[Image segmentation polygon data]
************

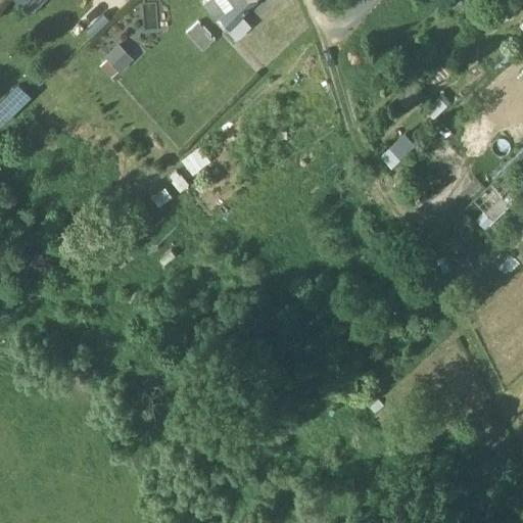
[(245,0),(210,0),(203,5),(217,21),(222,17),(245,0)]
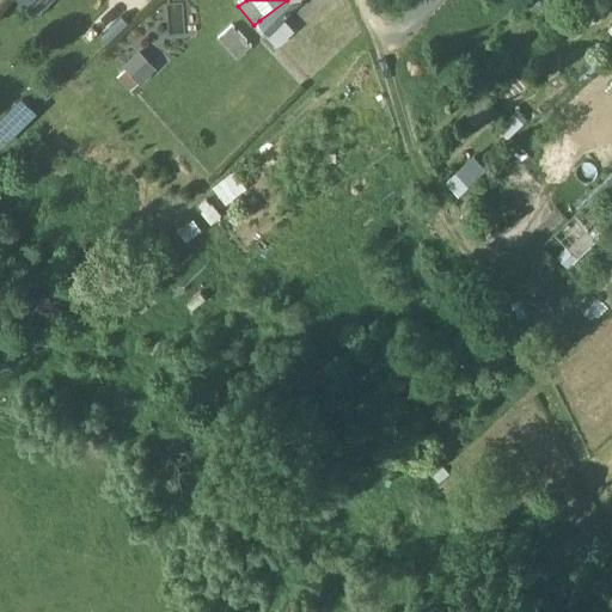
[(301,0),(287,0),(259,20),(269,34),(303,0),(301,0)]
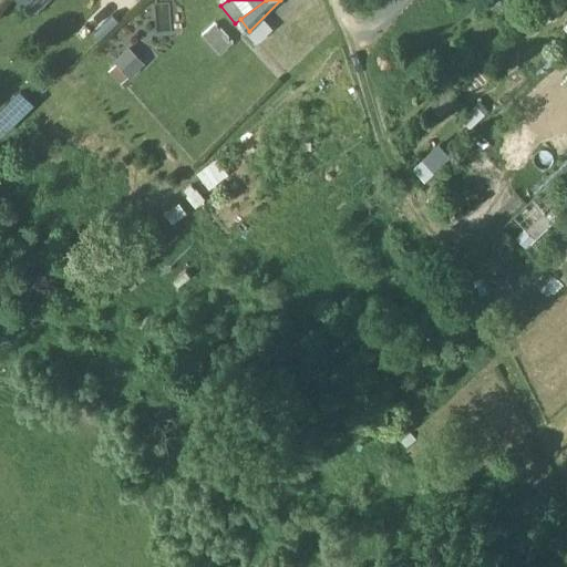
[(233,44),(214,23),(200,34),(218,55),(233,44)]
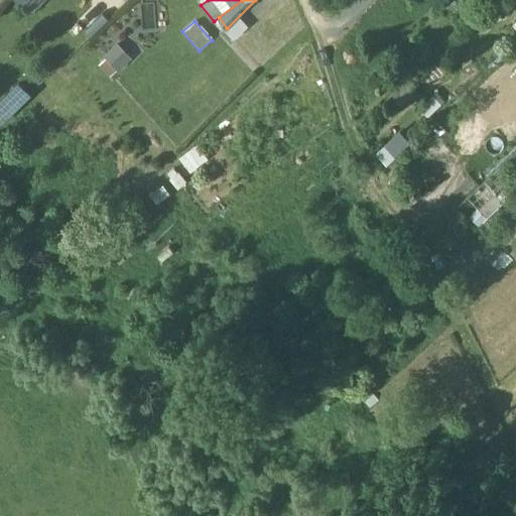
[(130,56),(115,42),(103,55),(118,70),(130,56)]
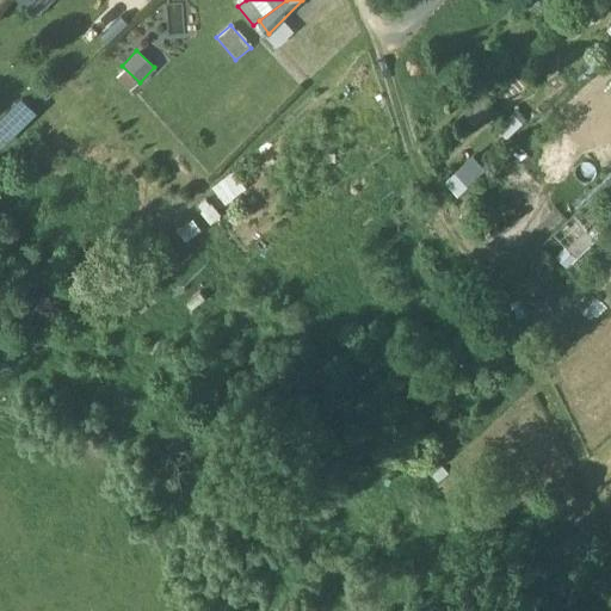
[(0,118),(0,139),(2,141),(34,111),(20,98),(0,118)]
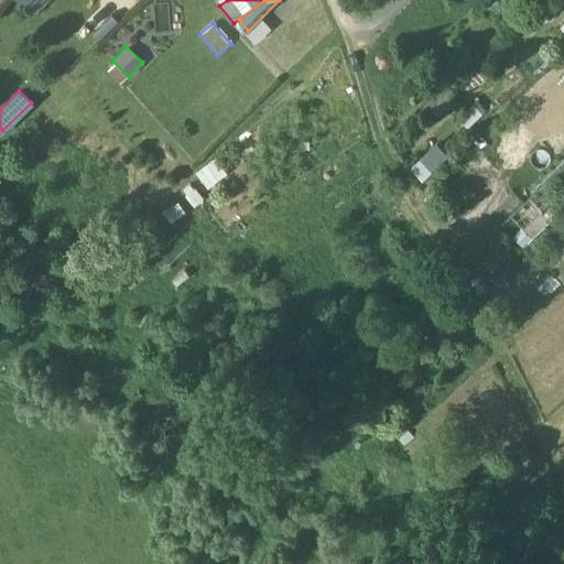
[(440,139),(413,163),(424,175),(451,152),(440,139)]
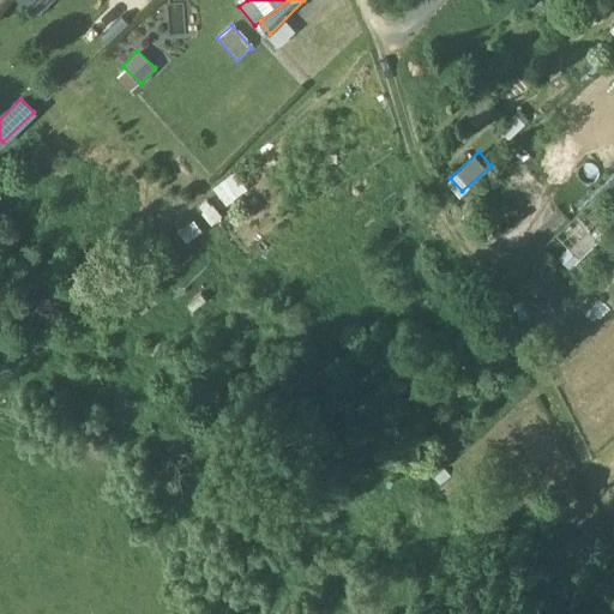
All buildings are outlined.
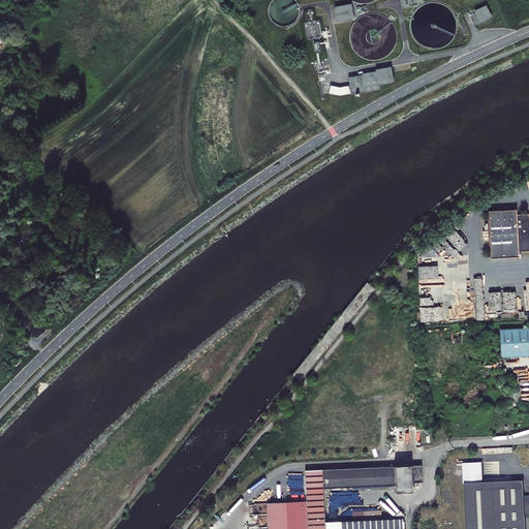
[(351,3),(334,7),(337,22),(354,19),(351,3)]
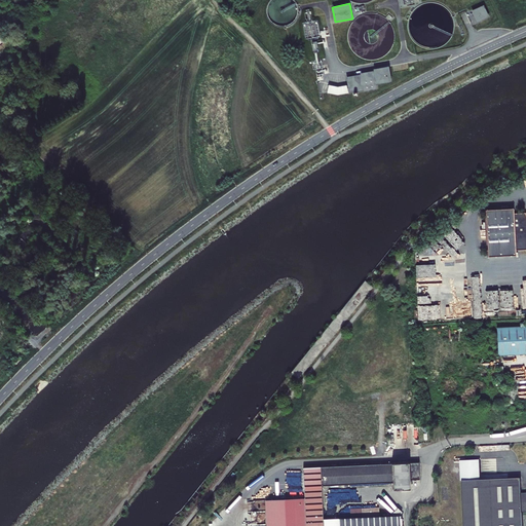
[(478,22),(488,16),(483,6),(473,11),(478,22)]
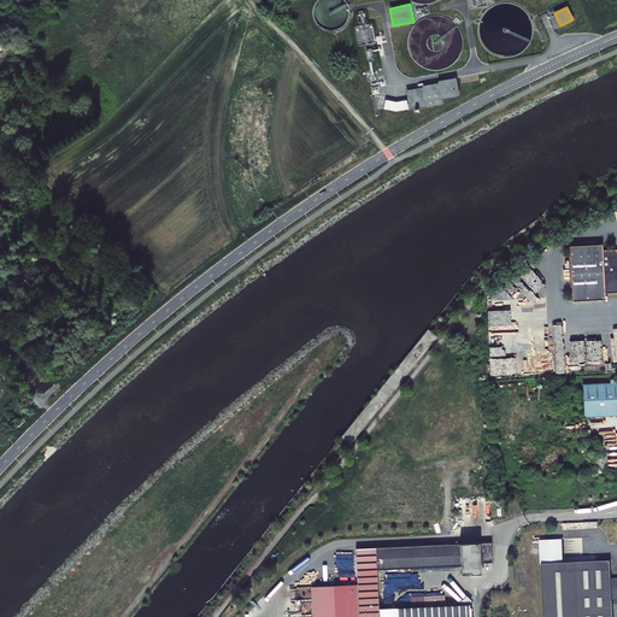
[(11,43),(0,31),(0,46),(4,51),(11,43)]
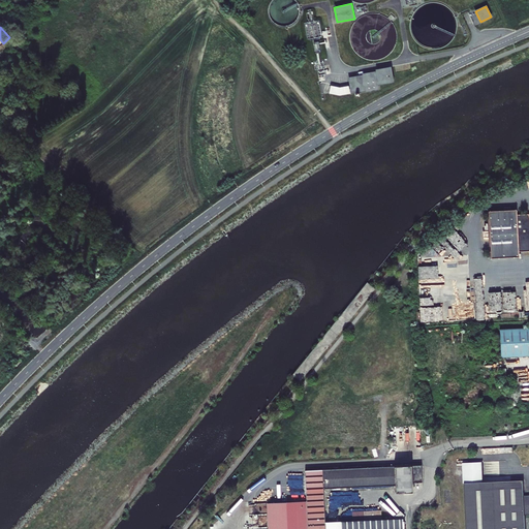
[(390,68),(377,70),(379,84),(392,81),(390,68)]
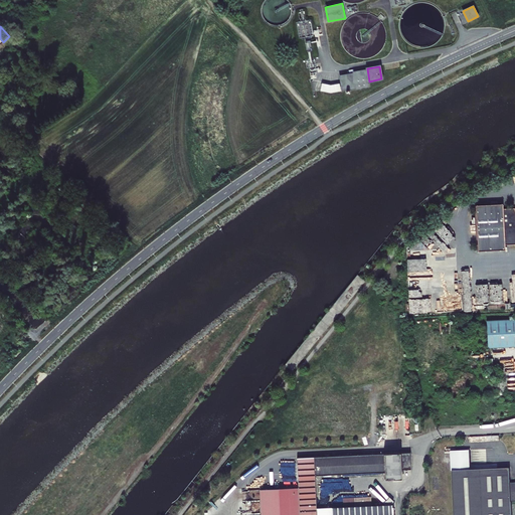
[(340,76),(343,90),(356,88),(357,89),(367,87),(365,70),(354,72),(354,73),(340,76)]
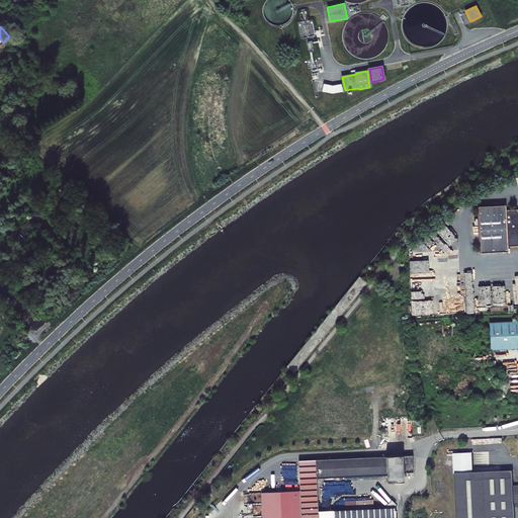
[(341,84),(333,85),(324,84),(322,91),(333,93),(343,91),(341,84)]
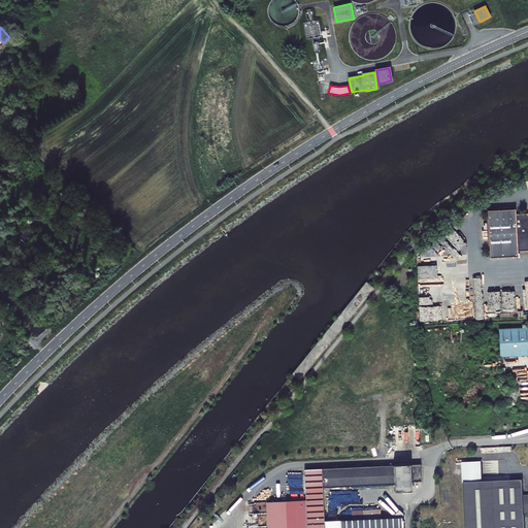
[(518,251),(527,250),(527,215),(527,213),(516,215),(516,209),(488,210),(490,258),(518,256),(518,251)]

************

▶ **Task brief**: A word-for-word copy of the lines from the one with "[(351,3),(334,7),(337,22),(354,19),(351,3)]" through the last line of the data above is required, with both end lines included and no pictures.

▶ **Output**:
[(351,3),(334,7),(337,22),(354,19),(351,3)]
[(478,22),(488,16),(483,6),(473,11),(478,22)]
[(11,43),(0,31),(0,46),(4,51),(11,43)]
[(390,68),(377,70),(379,84),(392,81),(390,68)]
[(340,76),(343,90),(356,88),(357,89),(367,87),(365,70),(354,72),(354,73),(340,76)]
[(341,84),(333,85),(324,84),(322,91),(333,93),(343,91),(341,84)]
[(518,251),(527,250),(527,215),(527,213),(516,215),(516,209),(488,210),(490,258),(518,256),(518,251)]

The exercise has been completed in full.